- [Exercise requirements] Exactly the lines from the one holding "white brick E5" through the final line of the data are wanted, copied as written.

- [Material for the task]
● ● ● ● ●

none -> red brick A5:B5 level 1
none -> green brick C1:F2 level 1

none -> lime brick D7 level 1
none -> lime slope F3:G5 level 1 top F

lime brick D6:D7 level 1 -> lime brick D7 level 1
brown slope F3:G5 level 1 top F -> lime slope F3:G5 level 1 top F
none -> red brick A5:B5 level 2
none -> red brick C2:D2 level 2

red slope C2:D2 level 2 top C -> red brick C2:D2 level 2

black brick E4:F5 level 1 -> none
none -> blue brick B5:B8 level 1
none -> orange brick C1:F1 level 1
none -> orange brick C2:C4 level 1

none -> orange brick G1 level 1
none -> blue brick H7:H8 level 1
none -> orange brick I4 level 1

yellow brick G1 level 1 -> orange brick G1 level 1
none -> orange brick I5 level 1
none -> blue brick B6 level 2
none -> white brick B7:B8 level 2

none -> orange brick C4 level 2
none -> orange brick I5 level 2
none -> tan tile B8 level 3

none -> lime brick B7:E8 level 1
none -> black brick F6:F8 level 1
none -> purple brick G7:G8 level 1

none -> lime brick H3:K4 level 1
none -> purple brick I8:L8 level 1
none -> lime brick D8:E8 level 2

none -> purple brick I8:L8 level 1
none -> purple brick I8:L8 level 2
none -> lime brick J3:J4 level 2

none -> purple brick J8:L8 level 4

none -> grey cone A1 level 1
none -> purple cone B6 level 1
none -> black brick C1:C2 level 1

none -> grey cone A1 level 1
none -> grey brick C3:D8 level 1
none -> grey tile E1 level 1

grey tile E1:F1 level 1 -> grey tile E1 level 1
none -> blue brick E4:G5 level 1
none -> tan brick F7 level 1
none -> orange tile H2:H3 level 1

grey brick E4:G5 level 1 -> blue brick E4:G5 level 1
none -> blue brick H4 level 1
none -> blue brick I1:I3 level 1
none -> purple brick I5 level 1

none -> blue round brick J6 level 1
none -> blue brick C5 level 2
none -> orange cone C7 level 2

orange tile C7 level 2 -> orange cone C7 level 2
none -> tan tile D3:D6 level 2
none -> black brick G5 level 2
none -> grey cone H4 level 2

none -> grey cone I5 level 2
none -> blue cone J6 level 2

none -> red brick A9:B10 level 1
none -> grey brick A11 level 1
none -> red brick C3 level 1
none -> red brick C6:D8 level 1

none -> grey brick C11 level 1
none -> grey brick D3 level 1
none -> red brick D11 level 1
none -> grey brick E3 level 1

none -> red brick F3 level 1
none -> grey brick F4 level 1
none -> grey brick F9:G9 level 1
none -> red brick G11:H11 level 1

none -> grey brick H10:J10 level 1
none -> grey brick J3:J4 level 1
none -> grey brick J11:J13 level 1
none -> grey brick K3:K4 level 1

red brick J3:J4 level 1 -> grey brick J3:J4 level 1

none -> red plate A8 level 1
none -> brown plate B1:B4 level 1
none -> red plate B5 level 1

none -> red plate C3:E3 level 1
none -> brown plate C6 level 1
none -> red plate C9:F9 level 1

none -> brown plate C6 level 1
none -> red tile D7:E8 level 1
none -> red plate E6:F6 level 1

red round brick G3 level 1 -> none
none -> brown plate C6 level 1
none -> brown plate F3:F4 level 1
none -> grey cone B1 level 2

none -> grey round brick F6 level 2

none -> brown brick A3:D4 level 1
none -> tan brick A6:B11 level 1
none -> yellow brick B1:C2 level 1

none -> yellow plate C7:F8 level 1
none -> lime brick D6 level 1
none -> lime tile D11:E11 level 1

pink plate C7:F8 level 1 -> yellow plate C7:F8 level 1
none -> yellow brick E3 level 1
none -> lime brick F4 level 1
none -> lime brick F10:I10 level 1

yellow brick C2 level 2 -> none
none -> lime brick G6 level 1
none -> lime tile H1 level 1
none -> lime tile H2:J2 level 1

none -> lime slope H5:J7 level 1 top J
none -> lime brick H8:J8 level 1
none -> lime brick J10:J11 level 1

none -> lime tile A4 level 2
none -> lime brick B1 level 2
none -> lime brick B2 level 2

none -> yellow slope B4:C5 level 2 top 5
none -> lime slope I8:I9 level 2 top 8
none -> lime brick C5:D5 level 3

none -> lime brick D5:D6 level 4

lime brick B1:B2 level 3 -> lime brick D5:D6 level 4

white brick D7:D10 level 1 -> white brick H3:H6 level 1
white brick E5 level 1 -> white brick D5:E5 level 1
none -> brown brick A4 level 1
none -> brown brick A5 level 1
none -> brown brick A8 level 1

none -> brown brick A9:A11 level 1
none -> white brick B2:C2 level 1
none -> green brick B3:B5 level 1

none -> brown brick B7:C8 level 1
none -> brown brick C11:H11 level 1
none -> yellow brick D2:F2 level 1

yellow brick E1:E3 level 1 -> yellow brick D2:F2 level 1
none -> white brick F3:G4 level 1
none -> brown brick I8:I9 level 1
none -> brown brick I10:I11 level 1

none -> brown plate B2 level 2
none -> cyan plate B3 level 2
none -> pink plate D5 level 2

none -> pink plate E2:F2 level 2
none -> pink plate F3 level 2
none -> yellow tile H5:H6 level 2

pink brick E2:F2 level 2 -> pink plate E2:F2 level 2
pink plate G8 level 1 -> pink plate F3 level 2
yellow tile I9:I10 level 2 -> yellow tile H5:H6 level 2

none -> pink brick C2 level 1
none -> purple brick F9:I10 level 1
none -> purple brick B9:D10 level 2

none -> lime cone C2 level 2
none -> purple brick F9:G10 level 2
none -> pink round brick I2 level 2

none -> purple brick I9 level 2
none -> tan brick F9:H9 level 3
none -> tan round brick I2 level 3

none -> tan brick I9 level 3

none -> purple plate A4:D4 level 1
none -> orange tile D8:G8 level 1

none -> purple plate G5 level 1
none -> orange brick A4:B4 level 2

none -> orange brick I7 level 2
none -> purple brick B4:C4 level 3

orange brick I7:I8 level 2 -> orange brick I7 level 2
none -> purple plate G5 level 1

● ● ● ● ●

- [Answer area]
white brick E5 level 1 -> white brick D5:E5 level 1
none -> brown brick A4 level 1
none -> brown brick A5 level 1
none -> brown brick A8 level 1

none -> brown brick A9:A11 level 1
none -> white brick B2:C2 level 1
none -> green brick B3:B5 level 1

none -> brown brick B7:C8 level 1
none -> brown brick C11:H11 level 1
none -> yellow brick D2:F2 level 1

yellow brick E1:E3 level 1 -> yellow brick D2:F2 level 1
none -> white brick F3:G4 level 1
none -> brown brick I8:I9 level 1
none -> brown brick I10:I11 level 1

none -> brown plate B2 level 2
none -> cyan plate B3 level 2
none -> pink plate D5 level 2

none -> pink plate E2:F2 level 2
none -> pink plate F3 level 2
none -> yellow tile H5:H6 level 2

pink brick E2:F2 level 2 -> pink plate E2:F2 level 2
pink plate G8 level 1 -> pink plate F3 level 2
yellow tile I9:I10 level 2 -> yellow tile H5:H6 level 2

none -> pink brick C2 level 1
none -> purple brick F9:I10 level 1
none -> purple brick B9:D10 level 2

none -> lime cone C2 level 2
none -> purple brick F9:G10 level 2
none -> pink round brick I2 level 2

none -> purple brick I9 level 2
none -> tan brick F9:H9 level 3
none -> tan round brick I2 level 3

none -> tan brick I9 level 3

none -> purple plate A4:D4 level 1
none -> orange tile D8:G8 level 1

none -> purple plate G5 level 1
none -> orange brick A4:B4 level 2

none -> orange brick I7 level 2
none -> purple brick B4:C4 level 3

orange brick I7:I8 level 2 -> orange brick I7 level 2
none -> purple plate G5 level 1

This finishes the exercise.